# Work to be completed
Set every entry down again, unchanged, picture-free.

[Collection entries]

━━━━━━━━━━

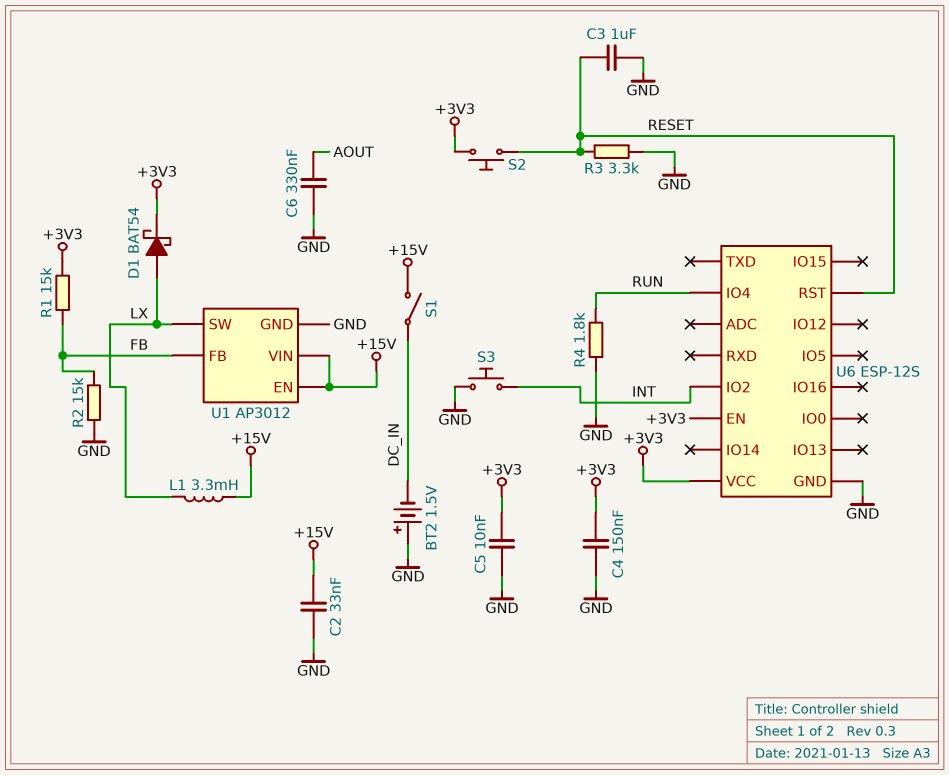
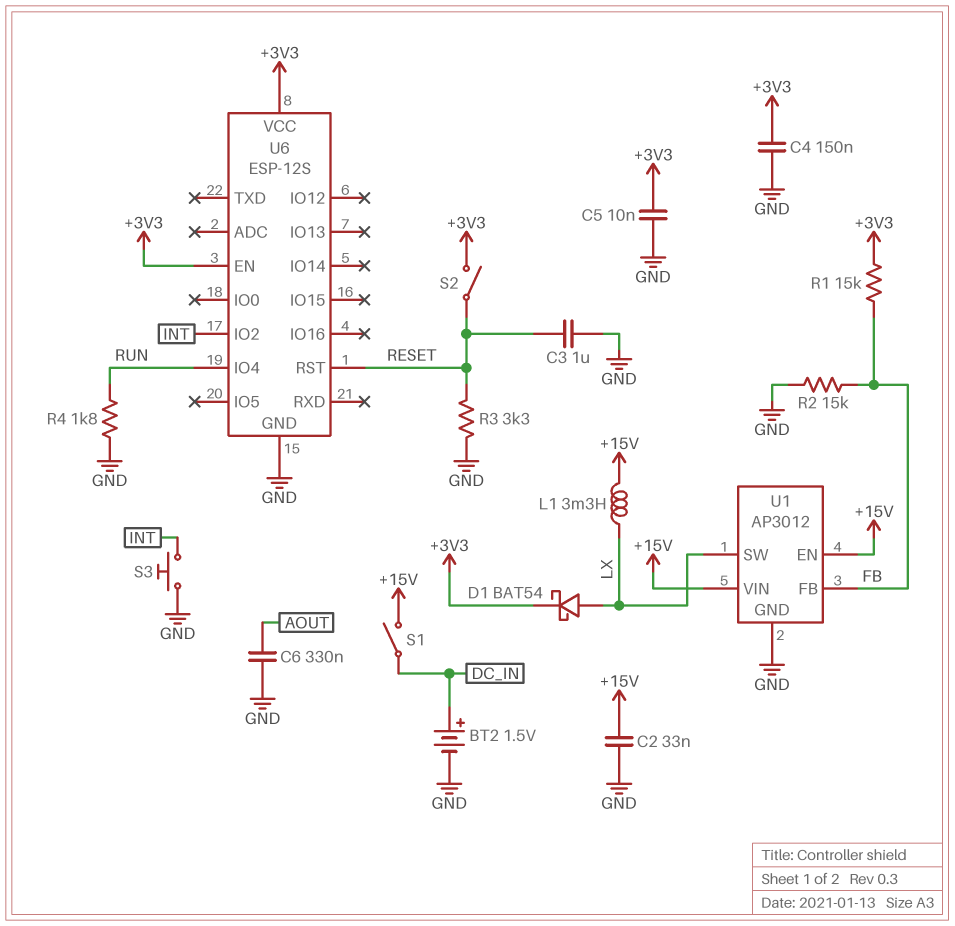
BT2: 1.5V (plus GND, minus DC_IN) -> 1.5V (plus DC_IN, minus GND)
S2: button (+3V3, RESET) -> switch (+3V3, RESET)

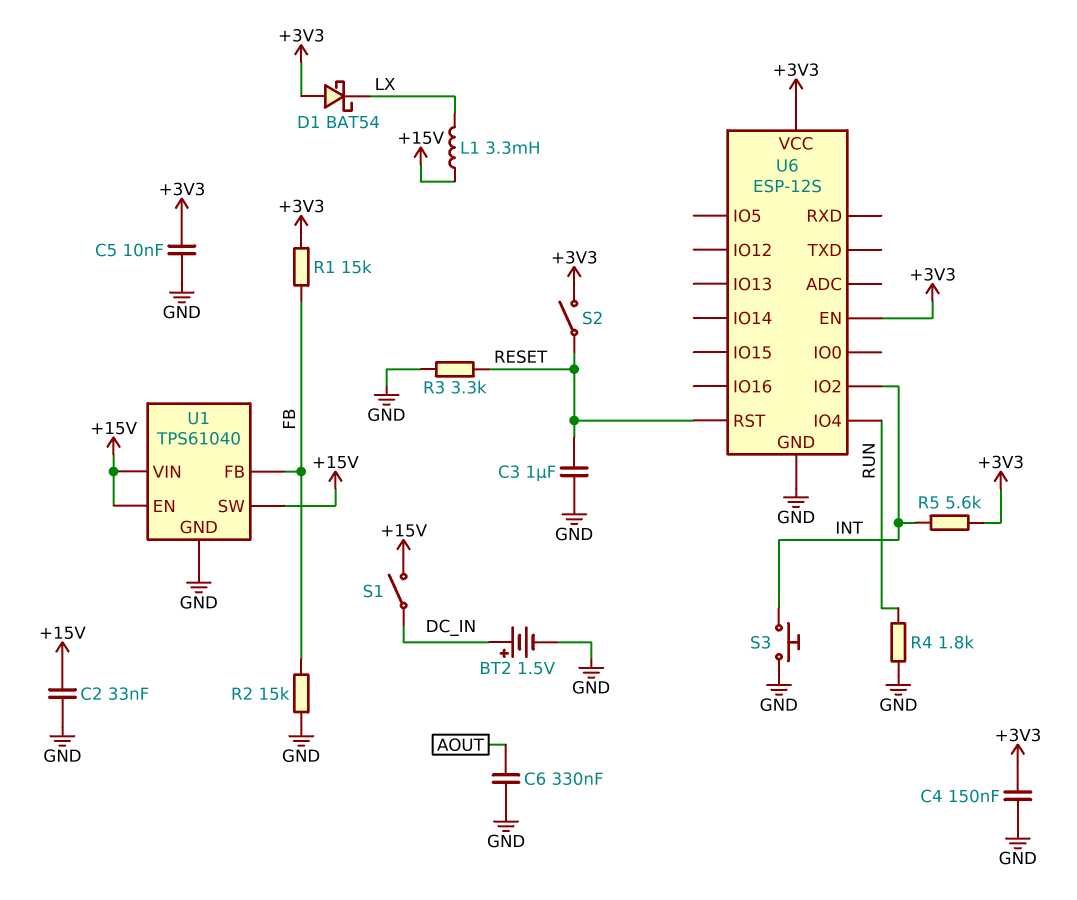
D1: schottky BAT54 (A LX, K +3V3) -> schottky BAT54 (A +3V3, K LX)
R5: none -> 5.6k (+3V3, INT)
U1: AP3012 -> TPS61040
U1 pin SW: LX -> +15V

━━━━━━━━━━

# Output for this exercise
BT2: 1.5V (plus GND, minus DC_IN) -> 1.5V (plus DC_IN, minus GND)
S2: button (+3V3, RESET) -> switch (+3V3, RESET)

D1: schottky BAT54 (A LX, K +3V3) -> schottky BAT54 (A +3V3, K LX)
R5: none -> 5.6k (+3V3, INT)
U1: AP3012 -> TPS61040
U1 pin SW: LX -> +15V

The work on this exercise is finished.